WHAT TO WORK ON
Report all lines from the entries below in which "chess" appears.

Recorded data
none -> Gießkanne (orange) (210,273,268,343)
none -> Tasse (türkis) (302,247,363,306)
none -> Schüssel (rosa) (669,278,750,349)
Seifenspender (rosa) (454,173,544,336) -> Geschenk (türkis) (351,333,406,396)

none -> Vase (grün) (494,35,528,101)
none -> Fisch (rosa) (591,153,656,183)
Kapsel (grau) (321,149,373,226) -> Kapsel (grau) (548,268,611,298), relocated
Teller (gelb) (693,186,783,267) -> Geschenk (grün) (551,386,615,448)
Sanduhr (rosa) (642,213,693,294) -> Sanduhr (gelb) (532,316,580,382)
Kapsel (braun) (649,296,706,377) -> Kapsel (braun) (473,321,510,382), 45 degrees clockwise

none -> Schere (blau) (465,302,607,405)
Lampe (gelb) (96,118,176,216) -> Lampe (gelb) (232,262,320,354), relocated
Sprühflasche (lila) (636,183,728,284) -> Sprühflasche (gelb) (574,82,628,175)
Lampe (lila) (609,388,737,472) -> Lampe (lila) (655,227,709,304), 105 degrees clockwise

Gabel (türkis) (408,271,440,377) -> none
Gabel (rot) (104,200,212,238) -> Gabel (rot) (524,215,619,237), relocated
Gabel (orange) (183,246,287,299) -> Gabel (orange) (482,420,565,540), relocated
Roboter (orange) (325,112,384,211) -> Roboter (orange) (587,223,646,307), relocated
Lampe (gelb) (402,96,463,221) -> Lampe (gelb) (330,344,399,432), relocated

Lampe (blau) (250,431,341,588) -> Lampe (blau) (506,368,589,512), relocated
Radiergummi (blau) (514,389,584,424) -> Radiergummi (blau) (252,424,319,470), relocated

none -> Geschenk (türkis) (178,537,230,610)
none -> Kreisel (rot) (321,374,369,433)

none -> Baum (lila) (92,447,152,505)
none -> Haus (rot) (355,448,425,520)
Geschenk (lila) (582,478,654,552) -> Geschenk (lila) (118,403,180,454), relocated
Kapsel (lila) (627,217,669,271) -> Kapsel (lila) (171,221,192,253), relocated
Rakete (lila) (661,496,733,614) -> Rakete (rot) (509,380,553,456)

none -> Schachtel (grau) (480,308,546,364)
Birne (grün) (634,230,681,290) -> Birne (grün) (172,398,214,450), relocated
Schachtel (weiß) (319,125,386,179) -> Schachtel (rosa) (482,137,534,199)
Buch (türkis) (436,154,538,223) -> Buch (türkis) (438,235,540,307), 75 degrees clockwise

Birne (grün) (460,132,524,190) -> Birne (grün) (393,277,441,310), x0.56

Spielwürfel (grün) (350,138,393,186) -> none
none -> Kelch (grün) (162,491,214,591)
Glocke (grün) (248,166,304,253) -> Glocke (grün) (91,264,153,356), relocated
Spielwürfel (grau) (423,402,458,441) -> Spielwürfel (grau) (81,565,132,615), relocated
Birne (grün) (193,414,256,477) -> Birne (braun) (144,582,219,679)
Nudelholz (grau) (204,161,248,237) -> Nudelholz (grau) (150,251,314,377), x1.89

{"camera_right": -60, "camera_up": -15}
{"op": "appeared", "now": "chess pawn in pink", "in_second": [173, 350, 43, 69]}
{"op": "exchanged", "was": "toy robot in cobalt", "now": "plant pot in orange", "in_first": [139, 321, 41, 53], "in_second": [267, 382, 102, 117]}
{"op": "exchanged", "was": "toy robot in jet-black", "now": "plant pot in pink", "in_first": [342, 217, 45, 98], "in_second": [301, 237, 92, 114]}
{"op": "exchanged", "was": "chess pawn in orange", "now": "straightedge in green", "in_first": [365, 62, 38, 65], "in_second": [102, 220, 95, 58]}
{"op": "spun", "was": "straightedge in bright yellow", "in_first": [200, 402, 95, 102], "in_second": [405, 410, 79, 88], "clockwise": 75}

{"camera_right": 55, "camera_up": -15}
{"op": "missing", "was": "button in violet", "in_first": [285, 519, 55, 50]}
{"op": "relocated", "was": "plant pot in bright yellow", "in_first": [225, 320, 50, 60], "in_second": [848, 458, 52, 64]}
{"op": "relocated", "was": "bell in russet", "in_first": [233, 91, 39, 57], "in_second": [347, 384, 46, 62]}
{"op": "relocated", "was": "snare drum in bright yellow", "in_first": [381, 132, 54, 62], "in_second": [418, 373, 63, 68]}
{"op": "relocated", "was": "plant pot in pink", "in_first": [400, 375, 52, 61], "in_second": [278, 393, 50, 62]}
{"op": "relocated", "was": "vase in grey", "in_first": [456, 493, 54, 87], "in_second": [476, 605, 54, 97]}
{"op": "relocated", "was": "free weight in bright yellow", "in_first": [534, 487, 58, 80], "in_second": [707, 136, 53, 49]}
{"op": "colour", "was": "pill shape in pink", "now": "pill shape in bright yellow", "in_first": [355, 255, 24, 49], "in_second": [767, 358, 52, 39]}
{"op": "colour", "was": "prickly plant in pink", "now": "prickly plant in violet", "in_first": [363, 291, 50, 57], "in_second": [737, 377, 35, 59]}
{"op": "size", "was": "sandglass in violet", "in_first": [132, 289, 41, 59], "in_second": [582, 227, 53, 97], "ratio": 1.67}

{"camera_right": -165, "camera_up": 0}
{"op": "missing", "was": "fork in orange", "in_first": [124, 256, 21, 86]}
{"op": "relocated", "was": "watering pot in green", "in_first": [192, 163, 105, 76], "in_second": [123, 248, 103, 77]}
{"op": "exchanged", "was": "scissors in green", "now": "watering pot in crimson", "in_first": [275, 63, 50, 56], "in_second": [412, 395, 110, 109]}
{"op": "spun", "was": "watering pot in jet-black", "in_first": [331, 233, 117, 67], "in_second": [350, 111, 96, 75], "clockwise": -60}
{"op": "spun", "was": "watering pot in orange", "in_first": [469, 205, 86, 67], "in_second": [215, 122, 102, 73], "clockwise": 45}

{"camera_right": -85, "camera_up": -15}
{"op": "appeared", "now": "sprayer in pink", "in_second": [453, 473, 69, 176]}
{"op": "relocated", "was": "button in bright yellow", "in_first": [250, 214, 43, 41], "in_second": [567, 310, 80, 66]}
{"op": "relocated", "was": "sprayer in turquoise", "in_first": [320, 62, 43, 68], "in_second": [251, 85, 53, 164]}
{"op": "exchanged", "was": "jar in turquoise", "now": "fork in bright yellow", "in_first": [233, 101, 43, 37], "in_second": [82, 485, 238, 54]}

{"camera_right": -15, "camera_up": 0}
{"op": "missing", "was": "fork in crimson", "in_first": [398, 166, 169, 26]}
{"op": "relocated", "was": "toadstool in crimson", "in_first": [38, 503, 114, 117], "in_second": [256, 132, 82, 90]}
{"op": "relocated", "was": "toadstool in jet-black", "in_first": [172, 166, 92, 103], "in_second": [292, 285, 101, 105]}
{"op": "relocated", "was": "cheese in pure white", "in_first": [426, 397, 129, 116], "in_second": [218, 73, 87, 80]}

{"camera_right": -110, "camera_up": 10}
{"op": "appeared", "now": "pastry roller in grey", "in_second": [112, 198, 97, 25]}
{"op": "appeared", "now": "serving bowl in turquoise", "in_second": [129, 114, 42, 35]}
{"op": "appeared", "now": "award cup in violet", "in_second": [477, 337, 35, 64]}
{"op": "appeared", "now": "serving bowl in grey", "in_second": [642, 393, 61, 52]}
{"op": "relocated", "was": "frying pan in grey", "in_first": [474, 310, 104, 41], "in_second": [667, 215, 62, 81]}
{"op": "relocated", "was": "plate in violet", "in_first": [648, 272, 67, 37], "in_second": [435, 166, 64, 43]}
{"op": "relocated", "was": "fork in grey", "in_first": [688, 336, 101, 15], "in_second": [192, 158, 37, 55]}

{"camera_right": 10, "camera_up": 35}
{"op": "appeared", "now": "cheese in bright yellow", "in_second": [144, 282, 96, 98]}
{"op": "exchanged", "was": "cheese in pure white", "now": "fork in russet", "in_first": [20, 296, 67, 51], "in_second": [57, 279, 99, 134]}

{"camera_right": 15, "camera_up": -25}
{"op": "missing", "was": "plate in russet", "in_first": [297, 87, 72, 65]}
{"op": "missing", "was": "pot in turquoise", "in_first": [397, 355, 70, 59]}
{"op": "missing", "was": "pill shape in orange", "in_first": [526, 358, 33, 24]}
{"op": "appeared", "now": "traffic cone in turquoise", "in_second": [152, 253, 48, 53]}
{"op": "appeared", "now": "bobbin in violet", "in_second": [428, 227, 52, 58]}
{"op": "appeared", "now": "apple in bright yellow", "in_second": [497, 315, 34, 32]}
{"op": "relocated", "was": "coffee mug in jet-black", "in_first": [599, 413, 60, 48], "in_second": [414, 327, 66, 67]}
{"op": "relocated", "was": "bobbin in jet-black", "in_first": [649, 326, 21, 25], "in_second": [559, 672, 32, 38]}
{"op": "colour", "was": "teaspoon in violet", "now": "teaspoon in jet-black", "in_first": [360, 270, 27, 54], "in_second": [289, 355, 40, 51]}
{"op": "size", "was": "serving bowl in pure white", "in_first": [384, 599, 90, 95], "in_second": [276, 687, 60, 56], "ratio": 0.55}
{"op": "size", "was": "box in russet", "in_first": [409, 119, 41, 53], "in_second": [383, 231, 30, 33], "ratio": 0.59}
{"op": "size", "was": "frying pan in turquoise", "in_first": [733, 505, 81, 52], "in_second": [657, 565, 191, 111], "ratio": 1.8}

COMPLETED EXERCISE
{"op": "appeared", "now": "chess pawn in pink", "in_second": [173, 350, 43, 69]}
{"op": "exchanged", "was": "chess pawn in orange", "now": "straightedge in green", "in_first": [365, 62, 38, 65], "in_second": [102, 220, 95, 58]}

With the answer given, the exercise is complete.